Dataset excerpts
· · · · ·
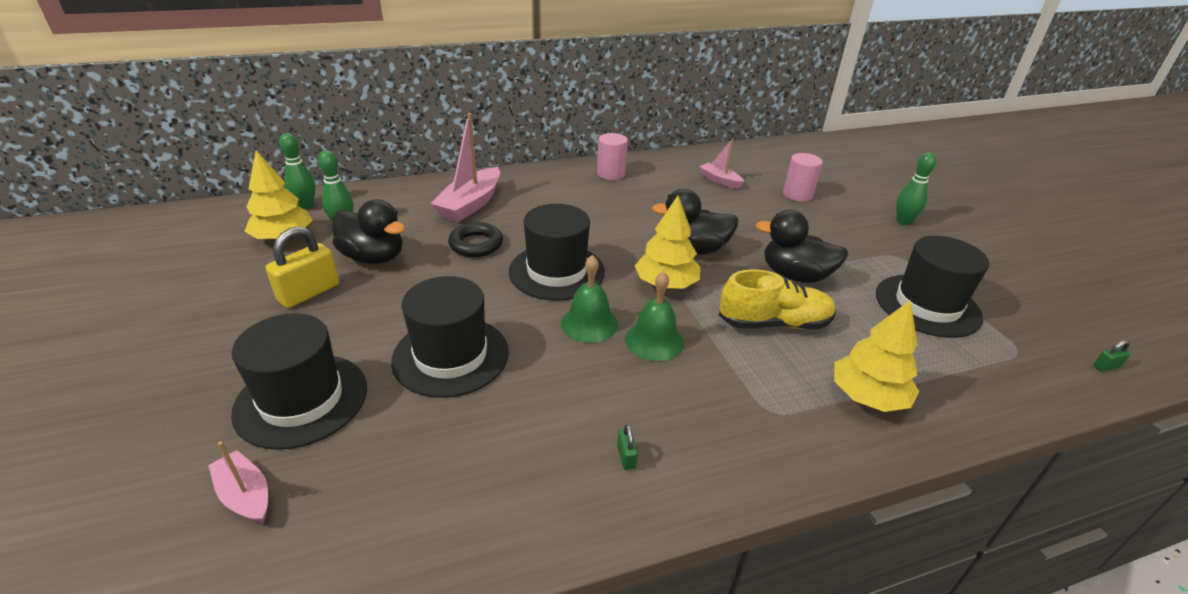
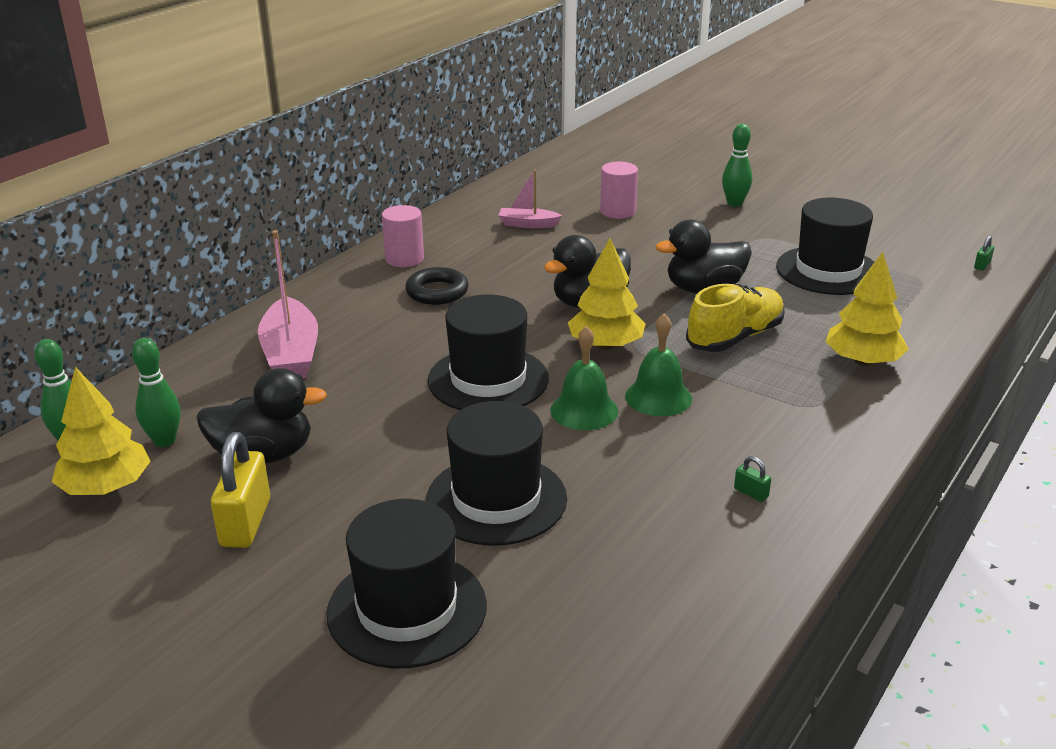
camera: 35 degrees left, 5 degrees down
pink boat [208,442,268,523] -> none
black ring [448,222,503,257] -> black ring moved to [405,267,469,305]

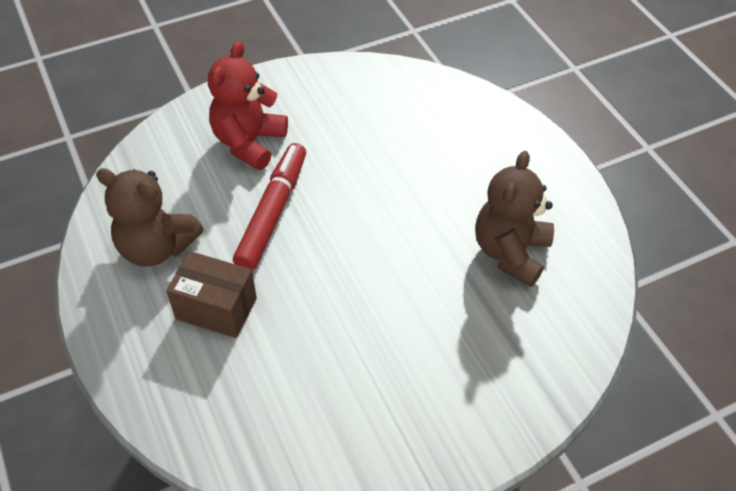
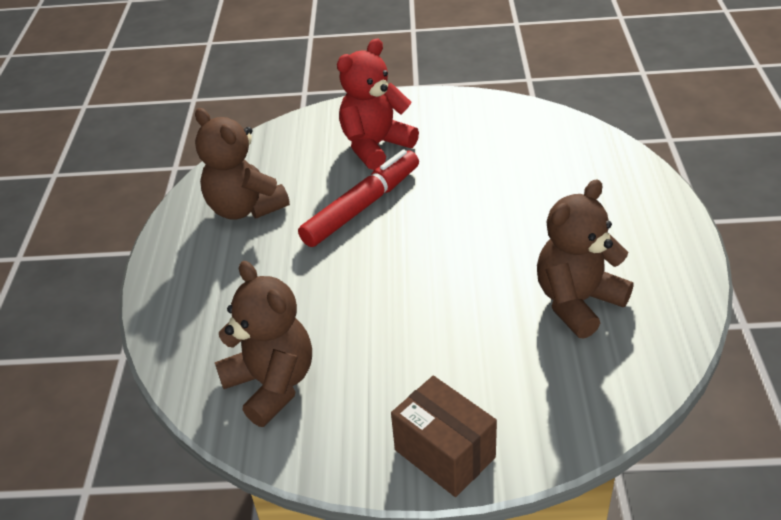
camera: 30 degrees right, 10 degrees down
brown box [166,251,257,338] -> brown box moved to [391,376,497,497]
none -> brown teddy bear [215,261,312,427]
· · · · ·
What is being asked: Show the lines of the records that include the string "moved".

Answer area:
black ring [448,222,503,257] -> black ring moved to [405,267,469,305]
brown box [166,251,257,338] -> brown box moved to [391,376,497,497]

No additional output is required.